Below is a set of records; print all of them exactly as written.

[Start of Attachment]

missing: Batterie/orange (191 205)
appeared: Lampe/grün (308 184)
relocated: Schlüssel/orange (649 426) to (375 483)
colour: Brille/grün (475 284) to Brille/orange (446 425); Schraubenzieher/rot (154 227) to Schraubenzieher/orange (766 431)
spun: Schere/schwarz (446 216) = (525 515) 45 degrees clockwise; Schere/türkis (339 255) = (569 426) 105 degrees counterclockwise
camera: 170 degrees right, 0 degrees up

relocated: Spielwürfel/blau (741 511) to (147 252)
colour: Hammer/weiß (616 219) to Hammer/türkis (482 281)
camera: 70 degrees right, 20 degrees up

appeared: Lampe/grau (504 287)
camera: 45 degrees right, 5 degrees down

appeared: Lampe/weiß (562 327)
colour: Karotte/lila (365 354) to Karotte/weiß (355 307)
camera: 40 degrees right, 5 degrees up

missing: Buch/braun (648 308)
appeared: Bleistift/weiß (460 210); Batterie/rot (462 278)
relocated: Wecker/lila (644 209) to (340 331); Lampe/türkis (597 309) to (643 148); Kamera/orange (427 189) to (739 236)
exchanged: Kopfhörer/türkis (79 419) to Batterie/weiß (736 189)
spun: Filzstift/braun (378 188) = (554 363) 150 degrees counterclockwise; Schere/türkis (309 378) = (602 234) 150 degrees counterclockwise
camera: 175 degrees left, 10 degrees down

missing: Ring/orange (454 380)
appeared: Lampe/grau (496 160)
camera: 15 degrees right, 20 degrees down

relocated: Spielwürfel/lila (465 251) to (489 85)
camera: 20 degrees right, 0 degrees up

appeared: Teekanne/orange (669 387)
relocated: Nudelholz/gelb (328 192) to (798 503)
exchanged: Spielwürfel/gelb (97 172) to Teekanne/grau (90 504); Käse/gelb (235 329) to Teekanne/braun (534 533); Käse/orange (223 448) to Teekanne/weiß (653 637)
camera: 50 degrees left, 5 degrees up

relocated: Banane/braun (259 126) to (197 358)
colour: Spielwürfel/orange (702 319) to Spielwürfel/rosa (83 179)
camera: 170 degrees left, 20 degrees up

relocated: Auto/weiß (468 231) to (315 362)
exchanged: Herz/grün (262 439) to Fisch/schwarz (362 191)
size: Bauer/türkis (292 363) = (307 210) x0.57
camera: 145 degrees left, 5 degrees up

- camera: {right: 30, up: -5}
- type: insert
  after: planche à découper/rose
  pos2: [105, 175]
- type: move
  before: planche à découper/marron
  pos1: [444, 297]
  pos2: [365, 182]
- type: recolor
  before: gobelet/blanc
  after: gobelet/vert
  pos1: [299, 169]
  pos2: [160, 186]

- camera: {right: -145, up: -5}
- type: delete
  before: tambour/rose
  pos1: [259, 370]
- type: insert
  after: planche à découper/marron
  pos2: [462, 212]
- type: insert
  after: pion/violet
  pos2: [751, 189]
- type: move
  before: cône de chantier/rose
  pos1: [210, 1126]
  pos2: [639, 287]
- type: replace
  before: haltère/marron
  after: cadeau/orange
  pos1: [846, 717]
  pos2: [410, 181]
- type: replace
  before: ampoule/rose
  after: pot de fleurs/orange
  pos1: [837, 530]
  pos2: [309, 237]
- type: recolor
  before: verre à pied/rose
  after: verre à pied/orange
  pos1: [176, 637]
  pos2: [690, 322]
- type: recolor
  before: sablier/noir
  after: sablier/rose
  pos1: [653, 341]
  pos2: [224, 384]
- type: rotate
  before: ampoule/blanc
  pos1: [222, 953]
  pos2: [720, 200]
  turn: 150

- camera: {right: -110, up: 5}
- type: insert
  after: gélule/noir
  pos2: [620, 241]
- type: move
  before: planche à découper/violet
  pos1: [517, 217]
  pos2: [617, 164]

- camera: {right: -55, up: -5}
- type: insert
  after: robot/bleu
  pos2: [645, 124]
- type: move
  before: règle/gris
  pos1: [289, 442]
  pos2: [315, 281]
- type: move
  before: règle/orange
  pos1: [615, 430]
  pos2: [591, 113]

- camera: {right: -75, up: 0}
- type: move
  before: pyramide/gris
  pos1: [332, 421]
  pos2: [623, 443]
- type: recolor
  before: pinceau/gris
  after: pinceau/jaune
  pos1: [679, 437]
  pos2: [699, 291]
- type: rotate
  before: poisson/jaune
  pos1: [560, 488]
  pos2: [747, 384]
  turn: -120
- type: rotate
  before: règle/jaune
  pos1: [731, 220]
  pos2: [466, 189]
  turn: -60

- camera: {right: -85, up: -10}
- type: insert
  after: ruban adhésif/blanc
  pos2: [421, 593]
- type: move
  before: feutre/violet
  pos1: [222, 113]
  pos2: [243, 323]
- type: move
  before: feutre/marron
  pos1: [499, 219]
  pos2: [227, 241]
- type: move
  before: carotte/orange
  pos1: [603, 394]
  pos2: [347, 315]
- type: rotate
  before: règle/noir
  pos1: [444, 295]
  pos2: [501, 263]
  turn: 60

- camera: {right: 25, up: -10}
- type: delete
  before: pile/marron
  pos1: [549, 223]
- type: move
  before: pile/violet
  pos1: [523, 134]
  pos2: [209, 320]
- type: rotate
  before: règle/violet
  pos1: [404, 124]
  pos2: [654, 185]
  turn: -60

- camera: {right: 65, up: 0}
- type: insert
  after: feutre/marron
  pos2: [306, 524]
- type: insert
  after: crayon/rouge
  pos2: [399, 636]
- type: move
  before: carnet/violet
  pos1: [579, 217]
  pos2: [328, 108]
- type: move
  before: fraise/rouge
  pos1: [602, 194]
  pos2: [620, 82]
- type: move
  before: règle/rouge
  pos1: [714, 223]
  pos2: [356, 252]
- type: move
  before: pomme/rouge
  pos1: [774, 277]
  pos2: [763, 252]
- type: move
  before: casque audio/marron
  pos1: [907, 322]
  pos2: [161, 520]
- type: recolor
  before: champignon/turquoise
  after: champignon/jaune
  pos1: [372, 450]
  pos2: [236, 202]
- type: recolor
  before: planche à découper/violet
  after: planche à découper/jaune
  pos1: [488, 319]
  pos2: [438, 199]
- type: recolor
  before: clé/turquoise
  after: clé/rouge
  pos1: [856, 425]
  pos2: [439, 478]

[End of Attachment]

Task solution:
missing: Batterie/orange (191 205)
appeared: Lampe/grün (308 184)
relocated: Schlüssel/orange (649 426) to (375 483)
colour: Brille/grün (475 284) to Brille/orange (446 425); Schraubenzieher/rot (154 227) to Schraubenzieher/orange (766 431)
spun: Schere/schwarz (446 216) = (525 515) 45 degrees clockwise; Schere/türkis (339 255) = (569 426) 105 degrees counterclockwise
camera: 170 degrees right, 0 degrees up

relocated: Spielwürfel/blau (741 511) to (147 252)
colour: Hammer/weiß (616 219) to Hammer/türkis (482 281)
camera: 70 degrees right, 20 degrees up

appeared: Lampe/grau (504 287)
camera: 45 degrees right, 5 degrees down

appeared: Lampe/weiß (562 327)
colour: Karotte/lila (365 354) to Karotte/weiß (355 307)
camera: 40 degrees right, 5 degrees up

missing: Buch/braun (648 308)
appeared: Bleistift/weiß (460 210); Batterie/rot (462 278)
relocated: Wecker/lila (644 209) to (340 331); Lampe/türkis (597 309) to (643 148); Kamera/orange (427 189) to (739 236)
exchanged: Kopfhörer/türkis (79 419) to Batterie/weiß (736 189)
spun: Filzstift/braun (378 188) = (554 363) 150 degrees counterclockwise; Schere/türkis (309 378) = (602 234) 150 degrees counterclockwise
camera: 175 degrees left, 10 degrees down

missing: Ring/orange (454 380)
appeared: Lampe/grau (496 160)
camera: 15 degrees right, 20 degrees down

relocated: Spielwürfel/lila (465 251) to (489 85)
camera: 20 degrees right, 0 degrees up

appeared: Teekanne/orange (669 387)
relocated: Nudelholz/gelb (328 192) to (798 503)
exchanged: Spielwürfel/gelb (97 172) to Teekanne/grau (90 504); Käse/gelb (235 329) to Teekanne/braun (534 533); Käse/orange (223 448) to Teekanne/weiß (653 637)
camera: 50 degrees left, 5 degrees up

relocated: Banane/braun (259 126) to (197 358)
colour: Spielwürfel/orange (702 319) to Spielwürfel/rosa (83 179)
camera: 170 degrees left, 20 degrees up

relocated: Auto/weiß (468 231) to (315 362)
exchanged: Herz/grün (262 439) to Fisch/schwarz (362 191)
size: Bauer/türkis (292 363) = (307 210) x0.57
camera: 145 degrees left, 5 degrees up

- camera: {right: 30, up: -5}
- type: insert
  after: planche à découper/rose
  pos2: [105, 175]
- type: move
  before: planche à découper/marron
  pos1: [444, 297]
  pos2: [365, 182]
- type: recolor
  before: gobelet/blanc
  after: gobelet/vert
  pos1: [299, 169]
  pos2: [160, 186]

- camera: {right: -145, up: -5}
- type: delete
  before: tambour/rose
  pos1: [259, 370]
- type: insert
  after: planche à découper/marron
  pos2: [462, 212]
- type: insert
  after: pion/violet
  pos2: [751, 189]
- type: move
  before: cône de chantier/rose
  pos1: [210, 1126]
  pos2: [639, 287]
- type: replace
  before: haltère/marron
  after: cadeau/orange
  pos1: [846, 717]
  pos2: [410, 181]
- type: replace
  before: ampoule/rose
  after: pot de fleurs/orange
  pos1: [837, 530]
  pos2: [309, 237]
- type: recolor
  before: verre à pied/rose
  after: verre à pied/orange
  pos1: [176, 637]
  pos2: [690, 322]
- type: recolor
  before: sablier/noir
  after: sablier/rose
  pos1: [653, 341]
  pos2: [224, 384]
- type: rotate
  before: ampoule/blanc
  pos1: [222, 953]
  pos2: [720, 200]
  turn: 150

- camera: {right: -110, up: 5}
- type: insert
  after: gélule/noir
  pos2: [620, 241]
- type: move
  before: planche à découper/violet
  pos1: [517, 217]
  pos2: [617, 164]

- camera: {right: -55, up: -5}
- type: insert
  after: robot/bleu
  pos2: [645, 124]
- type: move
  before: règle/gris
  pos1: [289, 442]
  pos2: [315, 281]
- type: move
  before: règle/orange
  pos1: [615, 430]
  pos2: [591, 113]

- camera: {right: -75, up: 0}
- type: move
  before: pyramide/gris
  pos1: [332, 421]
  pos2: [623, 443]
- type: recolor
  before: pinceau/gris
  after: pinceau/jaune
  pos1: [679, 437]
  pos2: [699, 291]
- type: rotate
  before: poisson/jaune
  pos1: [560, 488]
  pos2: [747, 384]
  turn: -120
- type: rotate
  before: règle/jaune
  pos1: [731, 220]
  pos2: [466, 189]
  turn: -60

- camera: {right: -85, up: -10}
- type: insert
  after: ruban adhésif/blanc
  pos2: [421, 593]
- type: move
  before: feutre/violet
  pos1: [222, 113]
  pos2: [243, 323]
- type: move
  before: feutre/marron
  pos1: [499, 219]
  pos2: [227, 241]
- type: move
  before: carotte/orange
  pos1: [603, 394]
  pos2: [347, 315]
- type: rotate
  before: règle/noir
  pos1: [444, 295]
  pos2: [501, 263]
  turn: 60

- camera: {right: 25, up: -10}
- type: delete
  before: pile/marron
  pos1: [549, 223]
- type: move
  before: pile/violet
  pos1: [523, 134]
  pos2: [209, 320]
- type: rotate
  before: règle/violet
  pos1: [404, 124]
  pos2: [654, 185]
  turn: -60

- camera: {right: 65, up: 0}
- type: insert
  after: feutre/marron
  pos2: [306, 524]
- type: insert
  after: crayon/rouge
  pos2: [399, 636]
- type: move
  before: carnet/violet
  pos1: [579, 217]
  pos2: [328, 108]
- type: move
  before: fraise/rouge
  pos1: [602, 194]
  pos2: [620, 82]
- type: move
  before: règle/rouge
  pos1: [714, 223]
  pos2: [356, 252]
- type: move
  before: pomme/rouge
  pos1: [774, 277]
  pos2: [763, 252]
- type: move
  before: casque audio/marron
  pos1: [907, 322]
  pos2: [161, 520]
- type: recolor
  before: champignon/turquoise
  after: champignon/jaune
  pos1: [372, 450]
  pos2: [236, 202]
- type: recolor
  before: planche à découper/violet
  after: planche à découper/jaune
  pos1: [488, 319]
  pos2: [438, 199]
- type: recolor
  before: clé/turquoise
  after: clé/rouge
  pos1: [856, 425]
  pos2: [439, 478]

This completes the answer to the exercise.